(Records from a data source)
+++++

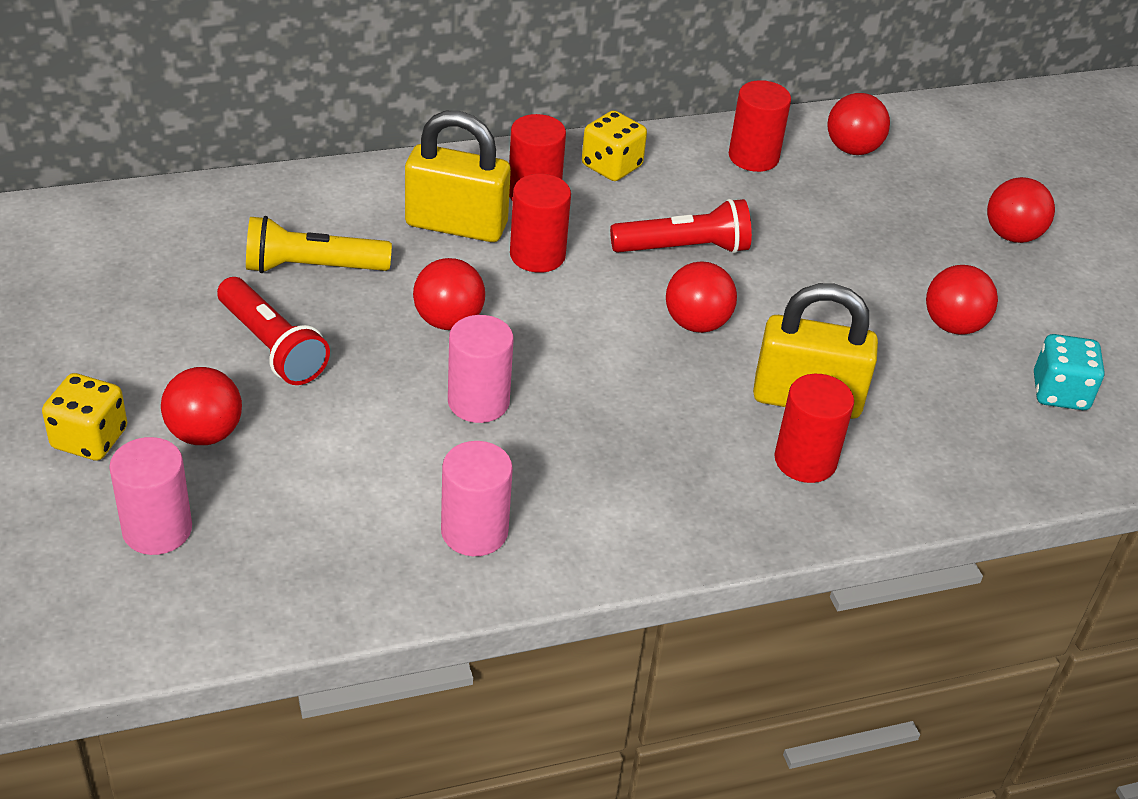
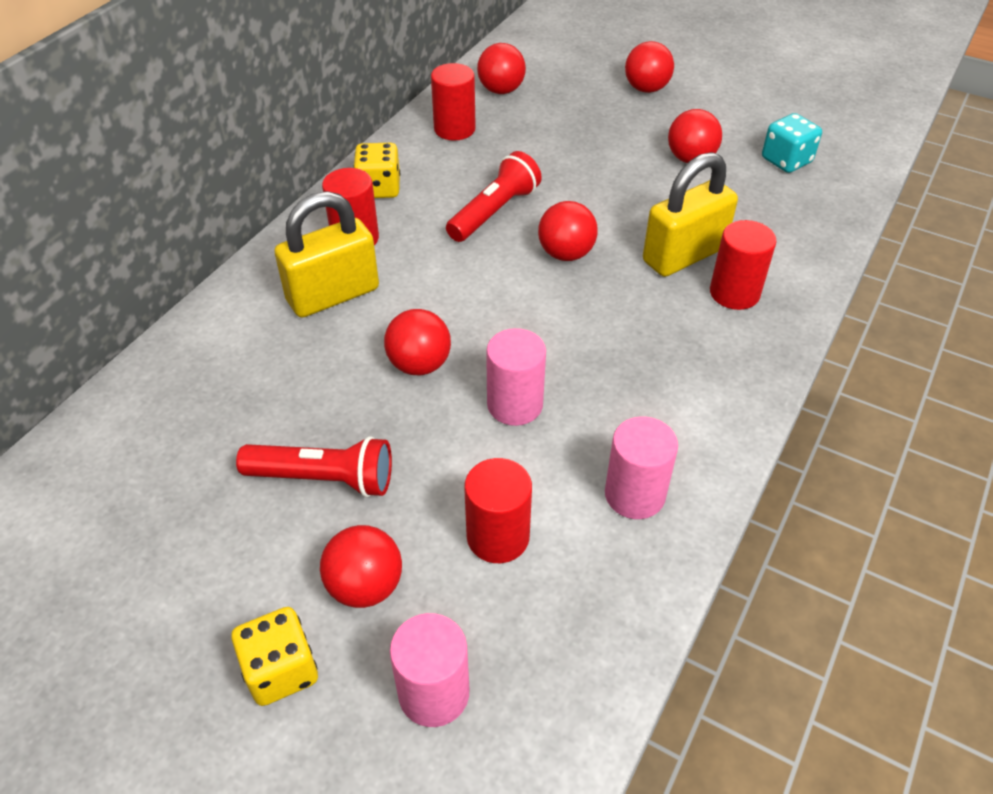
camera: 40 degrees left, 5 degrees up
(312, 267) = (273, 398): yellow flashlight -> none
(537, 255) = (414, 278): red cylinder -> red cylinder (498, 537)

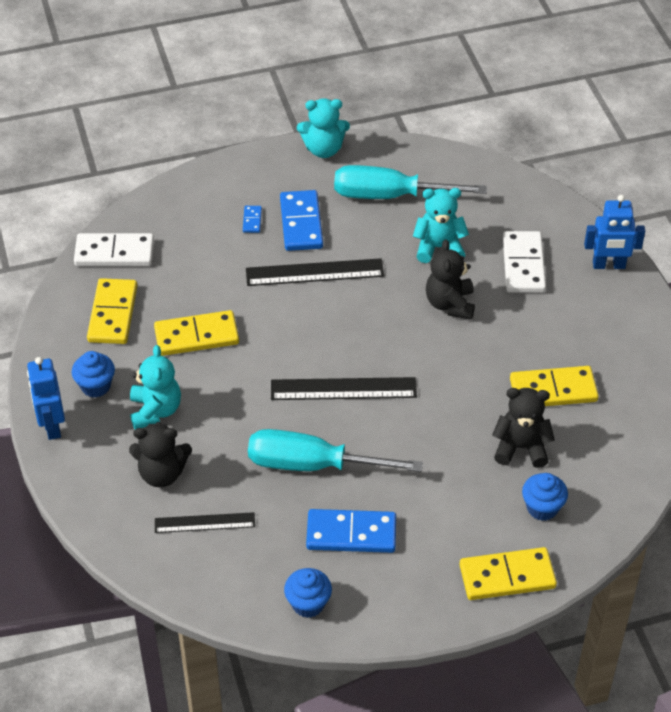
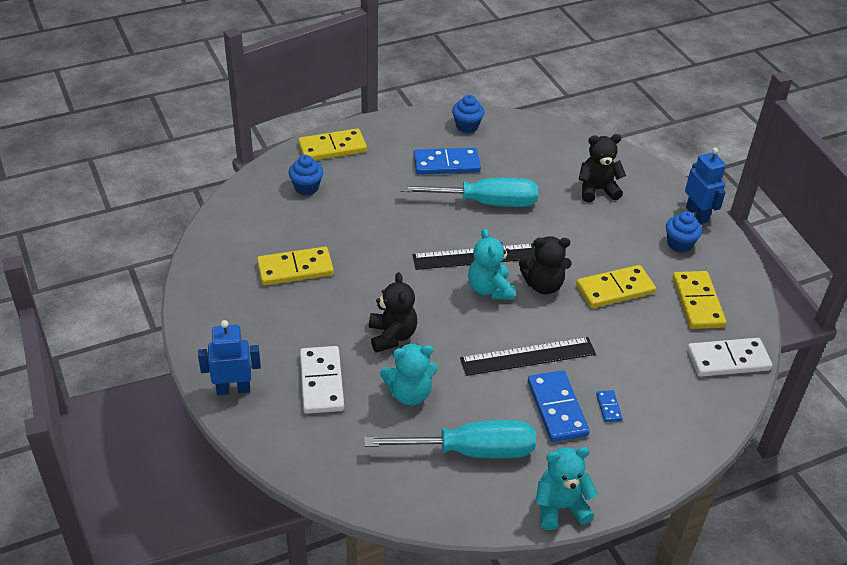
camera: 170 degrees right, 5 degrees down
(155, 411) = (622, 230): turquoise teddy bear -> turquoise teddy bear (490, 289)
(204, 523) = (553, 163): black ruler -> none
(521, 448) = (323, 225): black teddy bear -> black teddy bear (543, 285)

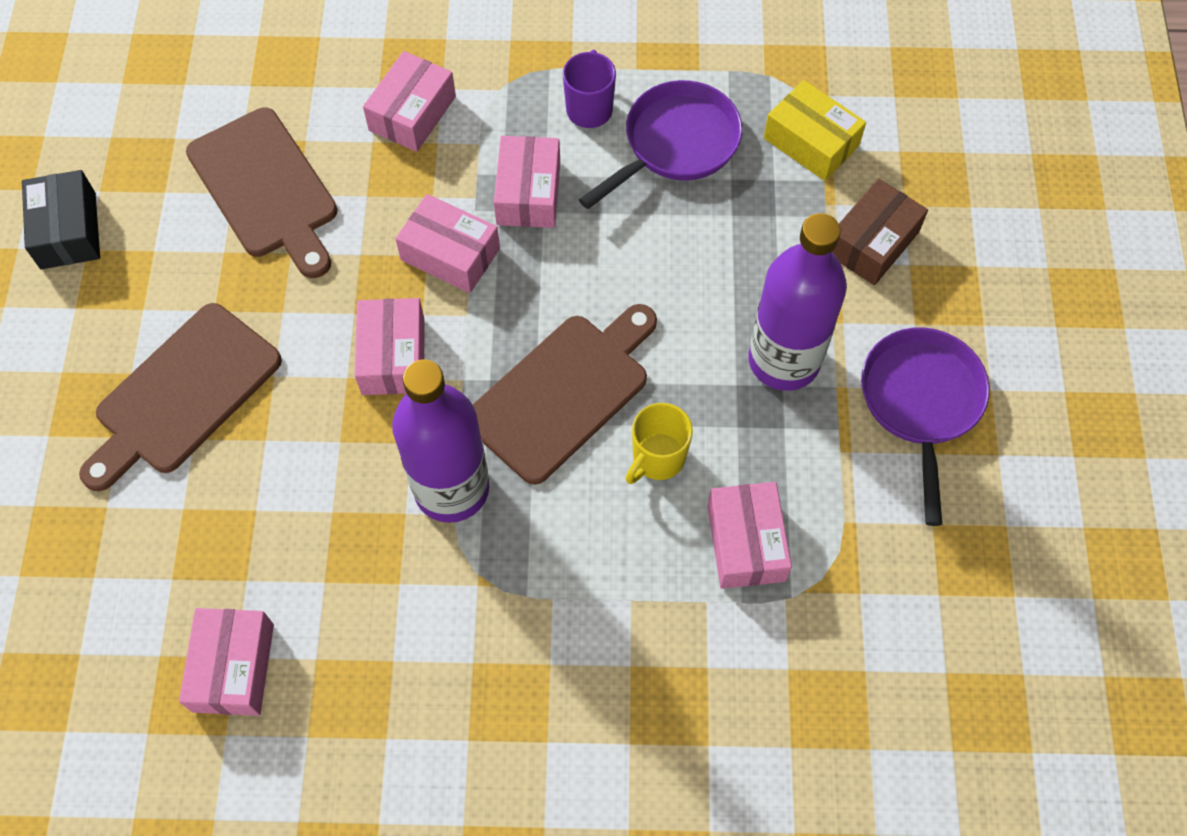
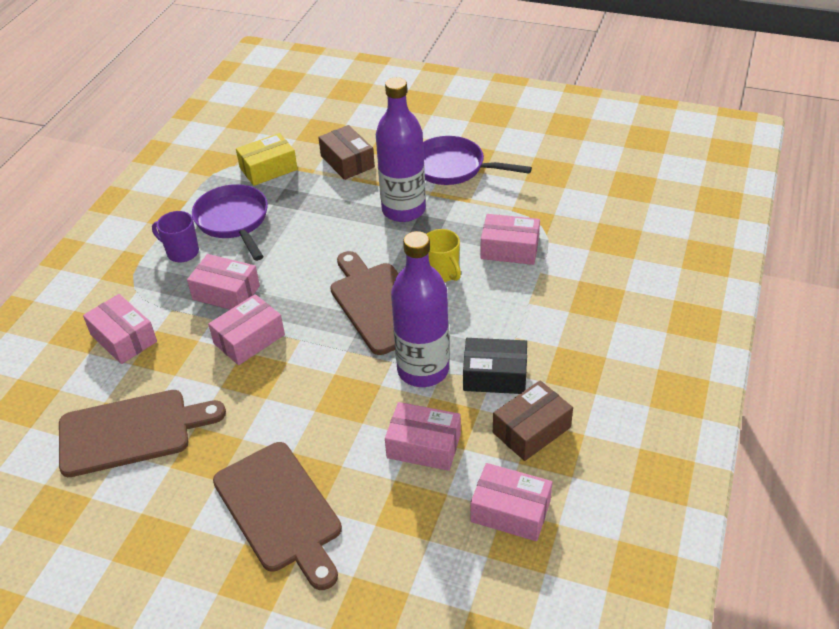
camera: 70 degrees left, 20 degrees down
(68, 230) = (84, 571): black box -> black box (494, 375)
(377, 663) = (531, 430): none -> brown box
(393, 356) = (311, 382): pink box -> pink box (424, 445)

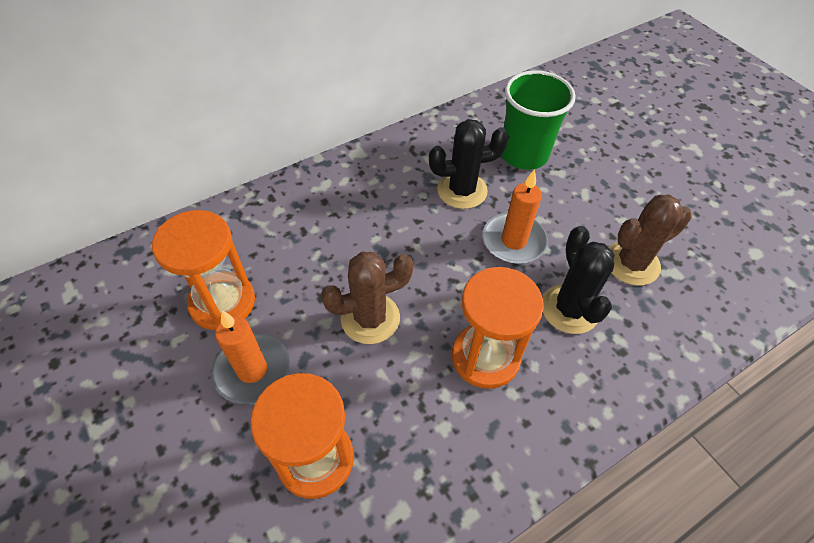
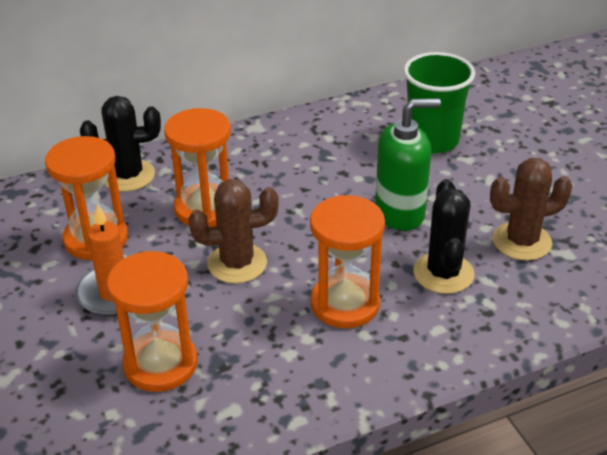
camera: 10 degrees right, 15 degrees down
(326, 253) = (205, 208): none -> orange hourglass
(462, 190) = (357, 167): black cactus -> black cactus (128, 176)
(513, 241) = (400, 213): orange candle -> green soap dispenser

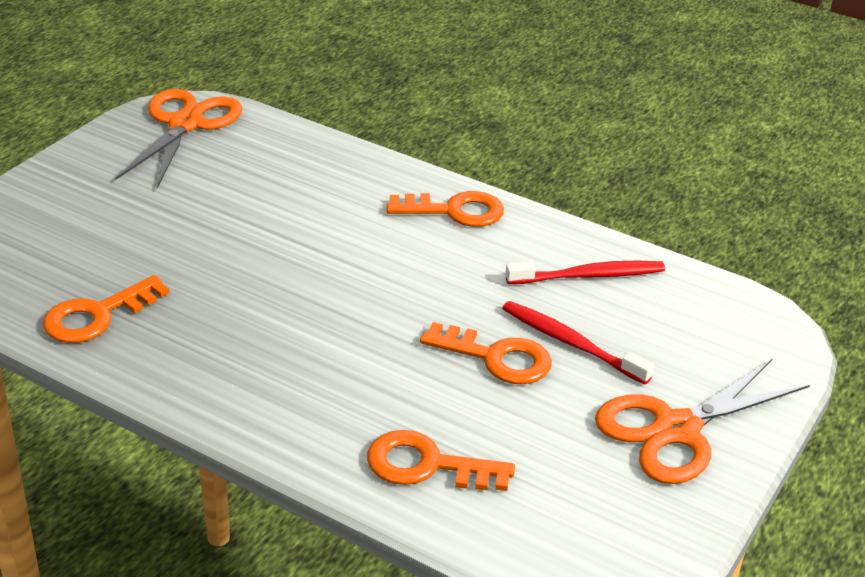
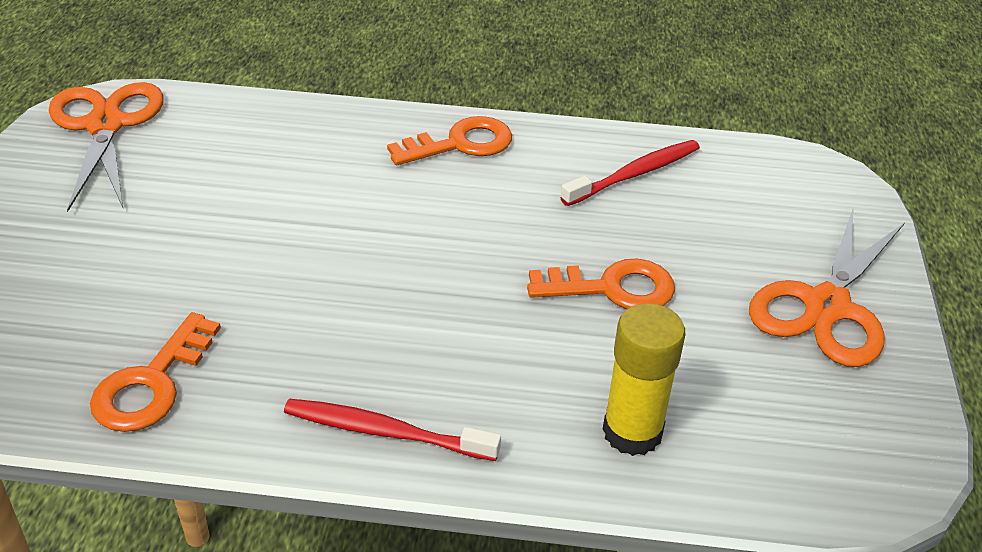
camera: 25 degrees left, 5 degrees up
(427, 465) = (632, 432): orange key -> yellow glue stick
(571, 343) = (670, 249): red toothbrush -> red toothbrush (386, 432)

+++++

Each line above that contains the string "orange" should be identified and copied.

__Result of this exercise__.
(326, 253) = (205, 208): none -> orange hourglass
(513, 241) = (400, 213): orange candle -> green soap dispenser
(427, 465) = (632, 432): orange key -> yellow glue stick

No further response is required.